BEGIN DATA TO EXAMINE

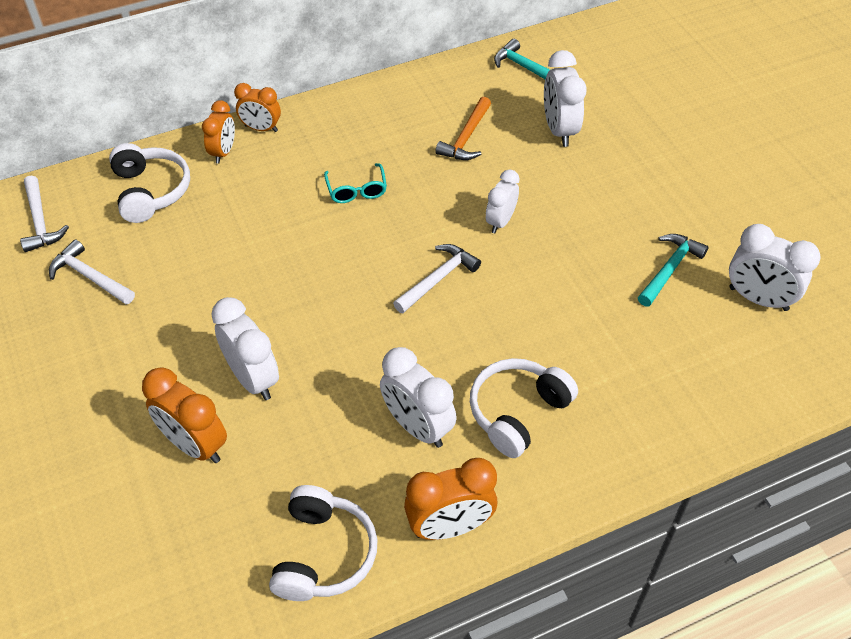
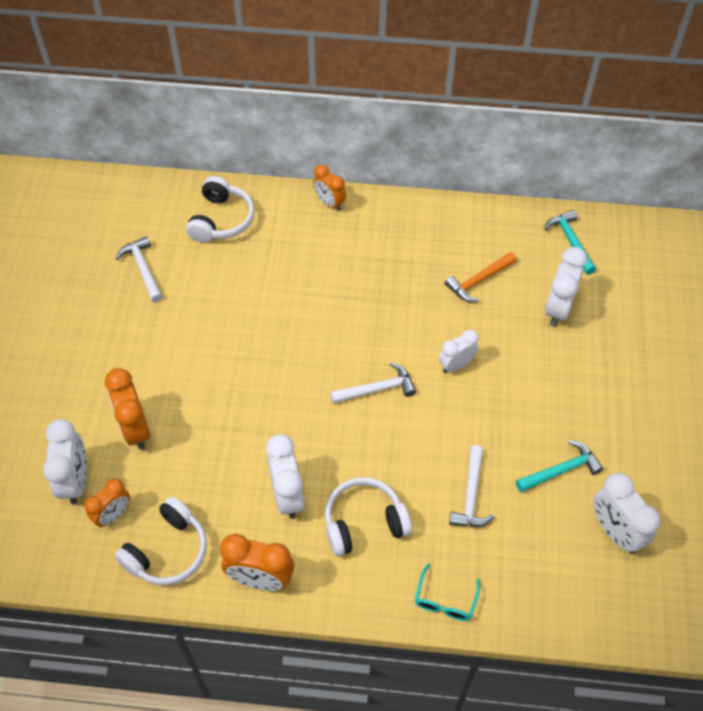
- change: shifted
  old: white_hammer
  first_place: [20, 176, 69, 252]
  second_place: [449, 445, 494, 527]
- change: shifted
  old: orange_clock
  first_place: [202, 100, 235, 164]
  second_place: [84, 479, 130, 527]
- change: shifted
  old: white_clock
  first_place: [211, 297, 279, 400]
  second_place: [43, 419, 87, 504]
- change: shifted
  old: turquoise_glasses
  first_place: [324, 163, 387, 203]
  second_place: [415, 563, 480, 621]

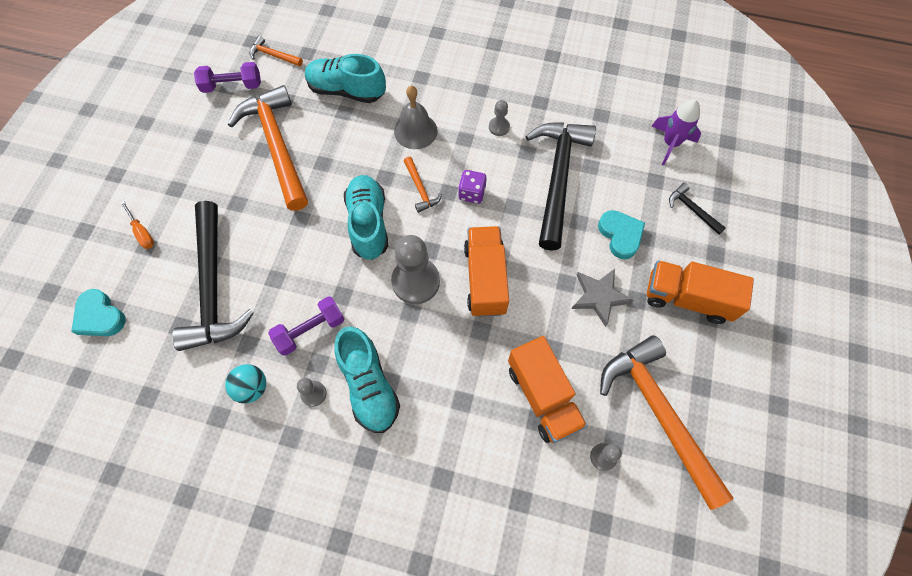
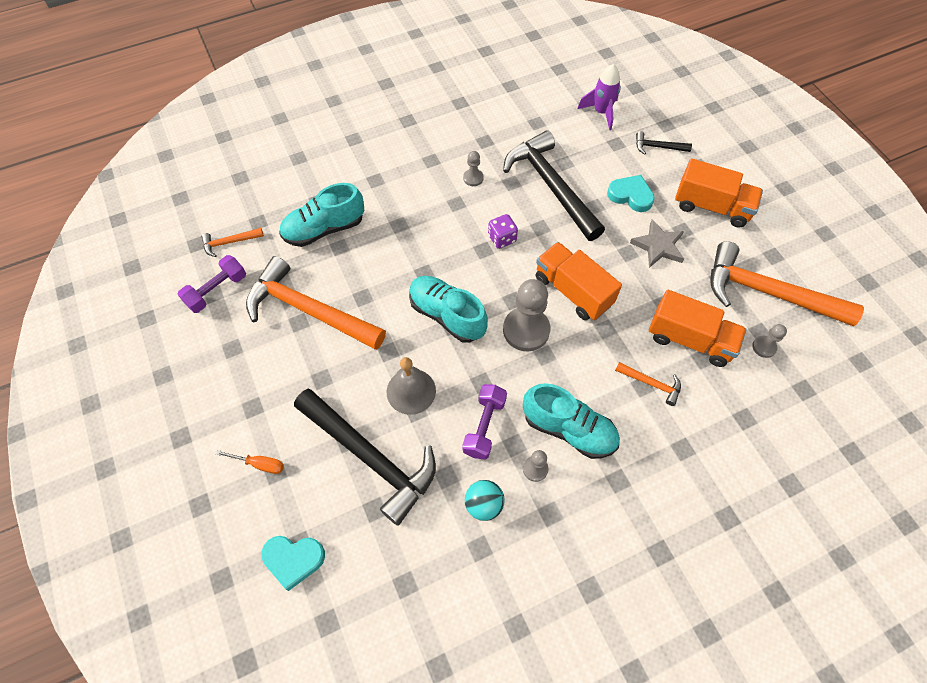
- change: shifted
  old: grey_bell
  first_place: [394, 86, 438, 149]
  second_place: [387, 357, 436, 415]
- change: shifted
  old: orange_hammer
  first_place: [404, 157, 442, 213]
  second_place: [615, 362, 681, 406]
- change: rotated
  old: orange_truck
  first_place: [647, 260, 754, 324]
  second_place: [675, 159, 763, 228]
  degrees: -135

END DATA TO EXAMINE

__ACTIVITY__:
Please restate each entry exactly, but drop any picture it holds.

__WRITTEN ANSWER__:
- change: shifted
  old: white_hammer
  first_place: [20, 176, 69, 252]
  second_place: [449, 445, 494, 527]
- change: shifted
  old: orange_clock
  first_place: [202, 100, 235, 164]
  second_place: [84, 479, 130, 527]
- change: shifted
  old: white_clock
  first_place: [211, 297, 279, 400]
  second_place: [43, 419, 87, 504]
- change: shifted
  old: turquoise_glasses
  first_place: [324, 163, 387, 203]
  second_place: [415, 563, 480, 621]

- change: shifted
  old: grey_bell
  first_place: [394, 86, 438, 149]
  second_place: [387, 357, 436, 415]
- change: shifted
  old: orange_hammer
  first_place: [404, 157, 442, 213]
  second_place: [615, 362, 681, 406]
- change: rotated
  old: orange_truck
  first_place: [647, 260, 754, 324]
  second_place: [675, 159, 763, 228]
  degrees: -135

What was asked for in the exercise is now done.